(Beginning of Recorded information)
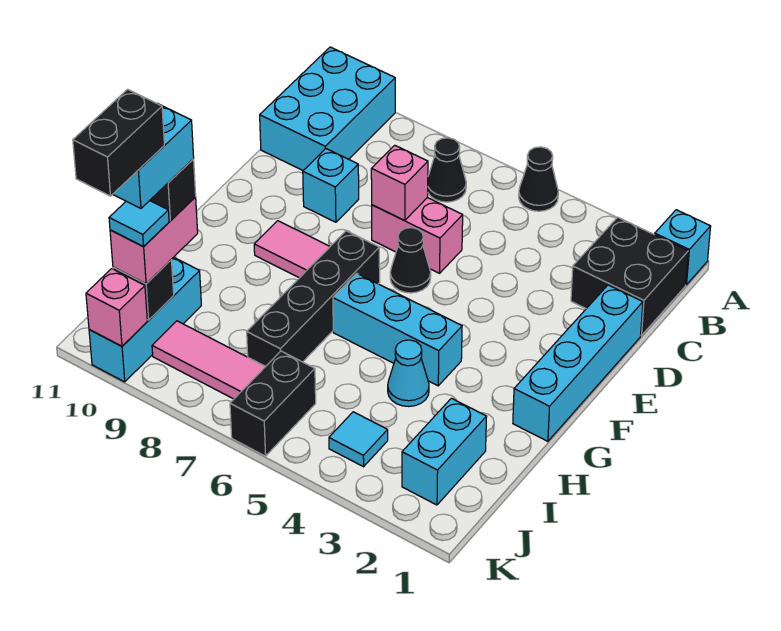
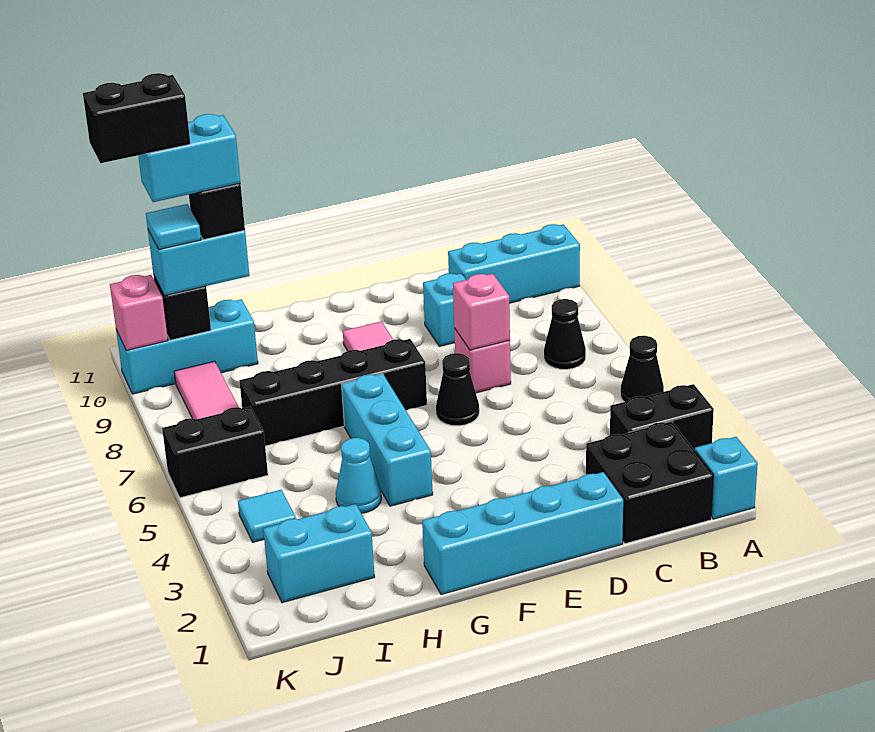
none -> black brick A3:B3 level 1
cyan brick A10:C11 level 1 -> cyan brick A10:C10 level 1
pink brick D6:D7 level 1 -> pink brick D7 level 1
pink brick I10:J10 level 3 -> cyan brick I10:J10 level 3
(End of Recorded information)
» **Exercise directions**:
Look above for the line that holds "cyan brick A10:C11", then copy it and each line after it exactly, through the last line of the data.

» **Response below**:
cyan brick A10:C11 level 1 -> cyan brick A10:C10 level 1
pink brick D6:D7 level 1 -> pink brick D7 level 1
pink brick I10:J10 level 3 -> cyan brick I10:J10 level 3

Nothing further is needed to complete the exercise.